**Your objective**: What should come back is the data below, word for word, minus any picture.

**Task material**:
((

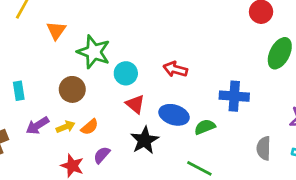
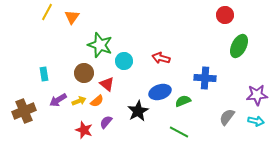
orange triangle: (56, 30) -> (72, 17), moved
red triangle: (135, 104) -> (107, 84), moved
blue ellipse: (174, 115) -> (160, 92), turned -35
gray semicircle: (264, 148) -> (227, 117), turned 36

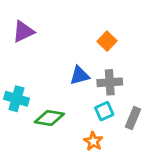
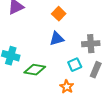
orange square: (107, 41) -> (59, 14), moved
gray cross: (110, 82) -> (91, 44), moved

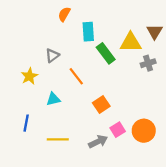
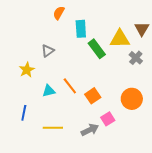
gray cross: (148, 63) -> (136, 58), turned -32
orange line: (76, 76) -> (70, 86), moved
orange circle: (144, 131) -> (132, 99), moved

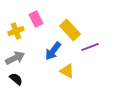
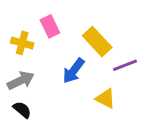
yellow cross: (16, 31) -> (22, 43), turned 35
yellow triangle: (67, 71) -> (106, 99), moved

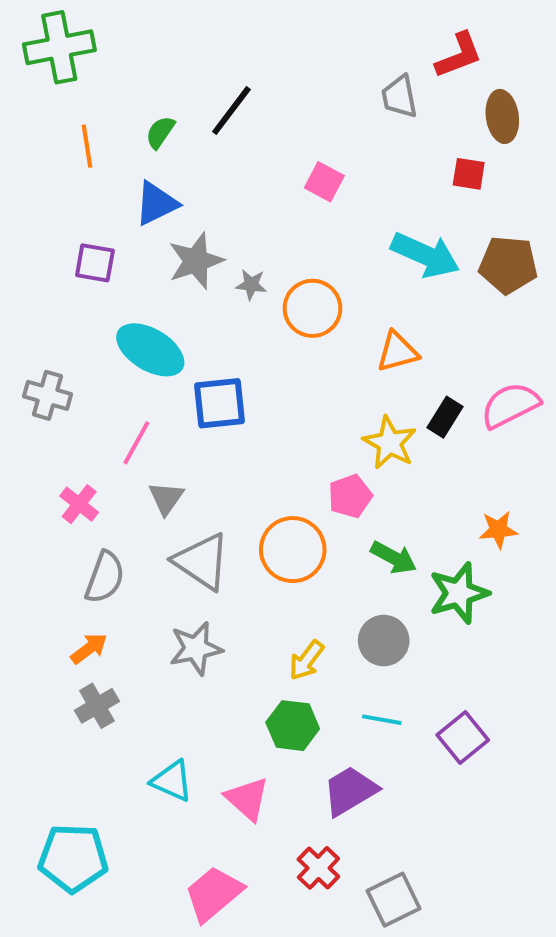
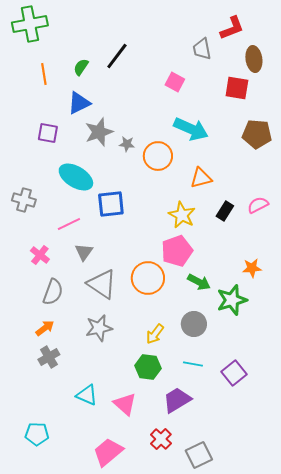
red square: (469, 174) -> (237, 88), size x1.4
pink square: (324, 182) -> (175, 82), moved
cyan arrow: (425, 255) -> (191, 129), moved
pink semicircle: (510, 405) -> (258, 205), size x0.7
pink line: (136, 443) -> (69, 224), turned 35
yellow star: (390, 443) -> (182, 215), moved
pink pentagon: (350, 496) -> (177, 251), size x1.4
cyan pentagon: (73, 858) -> (37, 434), size x0.7

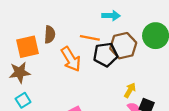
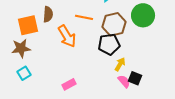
black pentagon: (105, 55) -> (109, 44), moved

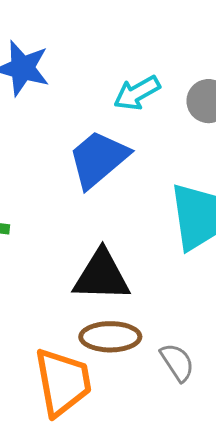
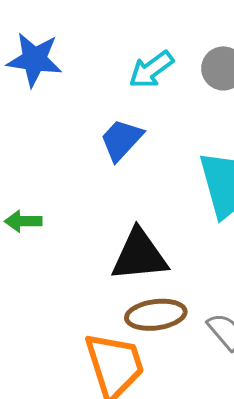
blue trapezoid: (98, 159) -> (121, 140), size x0.7

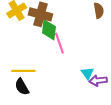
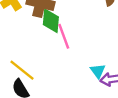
yellow line: (23, 71) -> (22, 70), turned 40

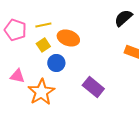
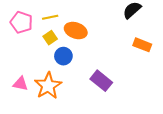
pink triangle: (17, 76) -> (20, 84), moved

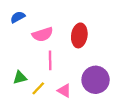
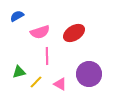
red ellipse: (79, 35) -> (74, 33), turned 50

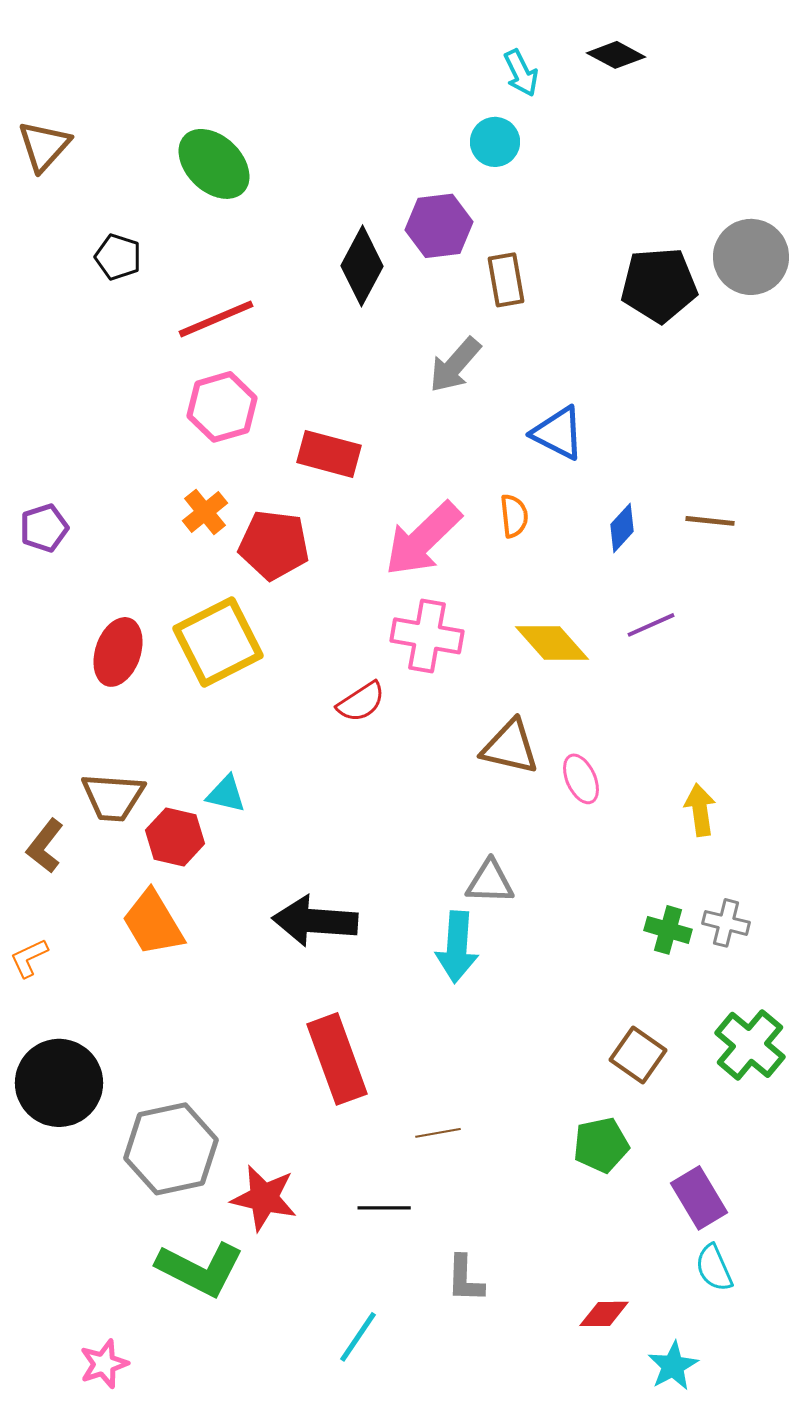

))

**Result of this exercise**:
orange triangle: (56, 30) -> (72, 17), moved
red triangle: (135, 104) -> (107, 84), moved
blue ellipse: (174, 115) -> (160, 92), turned -35
gray semicircle: (264, 148) -> (227, 117), turned 36

orange square: (107, 41) -> (59, 14), moved
gray cross: (110, 82) -> (91, 44), moved

gray cross: (148, 63) -> (136, 58), turned -32
orange line: (76, 76) -> (70, 86), moved
orange circle: (144, 131) -> (132, 99), moved

yellow cross: (16, 31) -> (22, 43), turned 35
yellow triangle: (67, 71) -> (106, 99), moved

red square: (469, 174) -> (237, 88), size x1.4
pink square: (324, 182) -> (175, 82), moved
cyan arrow: (425, 255) -> (191, 129), moved
pink semicircle: (510, 405) -> (258, 205), size x0.7
pink line: (136, 443) -> (69, 224), turned 35
yellow star: (390, 443) -> (182, 215), moved
pink pentagon: (350, 496) -> (177, 251), size x1.4
cyan pentagon: (73, 858) -> (37, 434), size x0.7

black pentagon: (105, 55) -> (109, 44), moved

blue trapezoid: (98, 159) -> (121, 140), size x0.7

yellow line: (23, 71) -> (22, 70), turned 40

pink triangle: (17, 76) -> (20, 84), moved

red ellipse: (79, 35) -> (74, 33), turned 50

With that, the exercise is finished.